- [YOUR INSTRUCTIONS] The job is to find each line of the records below that includes the word "violet" and copy it.

- [INPUT DATA]
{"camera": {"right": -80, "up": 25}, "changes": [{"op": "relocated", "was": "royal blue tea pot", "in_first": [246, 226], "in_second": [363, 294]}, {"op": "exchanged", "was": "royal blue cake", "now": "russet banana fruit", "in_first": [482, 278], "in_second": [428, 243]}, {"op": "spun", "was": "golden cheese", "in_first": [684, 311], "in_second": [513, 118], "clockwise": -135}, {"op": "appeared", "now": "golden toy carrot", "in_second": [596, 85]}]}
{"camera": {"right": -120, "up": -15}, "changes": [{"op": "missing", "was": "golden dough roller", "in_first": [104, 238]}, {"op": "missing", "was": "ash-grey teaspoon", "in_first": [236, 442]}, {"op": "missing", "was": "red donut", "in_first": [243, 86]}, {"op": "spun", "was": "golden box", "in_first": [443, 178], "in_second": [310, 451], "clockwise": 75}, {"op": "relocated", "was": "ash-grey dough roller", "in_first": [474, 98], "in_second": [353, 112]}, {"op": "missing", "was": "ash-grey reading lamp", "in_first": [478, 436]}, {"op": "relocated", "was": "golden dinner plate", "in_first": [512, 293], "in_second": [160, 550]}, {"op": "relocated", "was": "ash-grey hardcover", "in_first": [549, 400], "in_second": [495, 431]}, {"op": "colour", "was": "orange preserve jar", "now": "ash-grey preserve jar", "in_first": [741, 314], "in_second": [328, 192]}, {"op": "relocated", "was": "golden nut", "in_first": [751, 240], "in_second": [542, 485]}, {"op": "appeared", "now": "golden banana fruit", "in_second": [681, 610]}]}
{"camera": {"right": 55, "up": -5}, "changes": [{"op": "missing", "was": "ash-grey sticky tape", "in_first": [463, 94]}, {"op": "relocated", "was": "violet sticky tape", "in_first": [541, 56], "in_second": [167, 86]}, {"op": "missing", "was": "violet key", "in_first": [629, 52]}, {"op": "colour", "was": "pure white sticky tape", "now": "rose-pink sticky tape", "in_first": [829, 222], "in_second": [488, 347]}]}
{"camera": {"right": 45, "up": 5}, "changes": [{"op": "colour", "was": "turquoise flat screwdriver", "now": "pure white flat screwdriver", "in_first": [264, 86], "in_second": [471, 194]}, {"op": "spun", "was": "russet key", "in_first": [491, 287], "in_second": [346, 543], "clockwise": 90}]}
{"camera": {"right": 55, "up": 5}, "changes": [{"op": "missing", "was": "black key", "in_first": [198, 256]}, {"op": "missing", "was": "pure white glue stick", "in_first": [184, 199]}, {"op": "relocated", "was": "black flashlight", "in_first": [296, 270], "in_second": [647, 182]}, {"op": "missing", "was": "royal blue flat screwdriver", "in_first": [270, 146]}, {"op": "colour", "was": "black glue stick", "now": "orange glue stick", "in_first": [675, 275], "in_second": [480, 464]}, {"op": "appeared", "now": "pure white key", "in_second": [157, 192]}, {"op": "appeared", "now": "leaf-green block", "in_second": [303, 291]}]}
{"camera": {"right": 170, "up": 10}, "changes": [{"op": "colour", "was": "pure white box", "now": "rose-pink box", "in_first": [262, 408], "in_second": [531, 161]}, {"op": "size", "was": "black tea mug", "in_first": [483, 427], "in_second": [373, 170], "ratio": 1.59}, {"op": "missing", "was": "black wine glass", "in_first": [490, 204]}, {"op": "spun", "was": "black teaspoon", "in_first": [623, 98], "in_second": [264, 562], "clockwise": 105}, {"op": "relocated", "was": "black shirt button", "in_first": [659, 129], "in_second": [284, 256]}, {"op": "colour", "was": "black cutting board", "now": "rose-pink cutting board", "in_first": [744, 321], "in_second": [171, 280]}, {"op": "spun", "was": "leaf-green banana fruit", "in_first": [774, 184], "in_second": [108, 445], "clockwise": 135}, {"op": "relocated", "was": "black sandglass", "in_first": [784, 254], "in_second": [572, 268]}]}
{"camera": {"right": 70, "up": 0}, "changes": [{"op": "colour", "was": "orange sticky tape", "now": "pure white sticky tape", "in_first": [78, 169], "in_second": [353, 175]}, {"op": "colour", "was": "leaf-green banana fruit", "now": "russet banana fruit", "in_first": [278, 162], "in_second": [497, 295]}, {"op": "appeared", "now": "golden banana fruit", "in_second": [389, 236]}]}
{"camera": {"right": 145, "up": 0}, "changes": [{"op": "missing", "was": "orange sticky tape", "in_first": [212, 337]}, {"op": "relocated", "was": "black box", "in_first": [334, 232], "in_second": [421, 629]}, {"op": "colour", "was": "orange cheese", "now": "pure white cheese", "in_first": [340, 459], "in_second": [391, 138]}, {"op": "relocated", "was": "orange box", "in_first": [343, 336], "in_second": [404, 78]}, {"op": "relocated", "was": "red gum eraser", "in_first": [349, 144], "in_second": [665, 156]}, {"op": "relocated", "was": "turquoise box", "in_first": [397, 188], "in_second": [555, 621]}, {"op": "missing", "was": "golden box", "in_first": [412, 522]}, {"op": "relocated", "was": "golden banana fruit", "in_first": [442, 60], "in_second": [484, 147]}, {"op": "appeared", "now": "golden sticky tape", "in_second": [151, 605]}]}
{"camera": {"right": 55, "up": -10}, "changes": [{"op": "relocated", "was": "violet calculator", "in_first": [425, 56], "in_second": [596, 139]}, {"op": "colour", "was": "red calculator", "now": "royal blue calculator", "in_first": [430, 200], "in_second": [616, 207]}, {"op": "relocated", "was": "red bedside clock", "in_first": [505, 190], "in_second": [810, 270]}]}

- [EXERCISE SOLUTION]
{"camera": {"right": 55, "up": -5}, "changes": [{"op": "missing", "was": "ash-grey sticky tape", "in_first": [463, 94]}, {"op": "relocated", "was": "violet sticky tape", "in_first": [541, 56], "in_second": [167, 86]}, {"op": "missing", "was": "violet key", "in_first": [629, 52]}, {"op": "colour", "was": "pure white sticky tape", "now": "rose-pink sticky tape", "in_first": [829, 222], "in_second": [488, 347]}]}
{"camera": {"right": 55, "up": -10}, "changes": [{"op": "relocated", "was": "violet calculator", "in_first": [425, 56], "in_second": [596, 139]}, {"op": "colour", "was": "red calculator", "now": "royal blue calculator", "in_first": [430, 200], "in_second": [616, 207]}, {"op": "relocated", "was": "red bedside clock", "in_first": [505, 190], "in_second": [810, 270]}]}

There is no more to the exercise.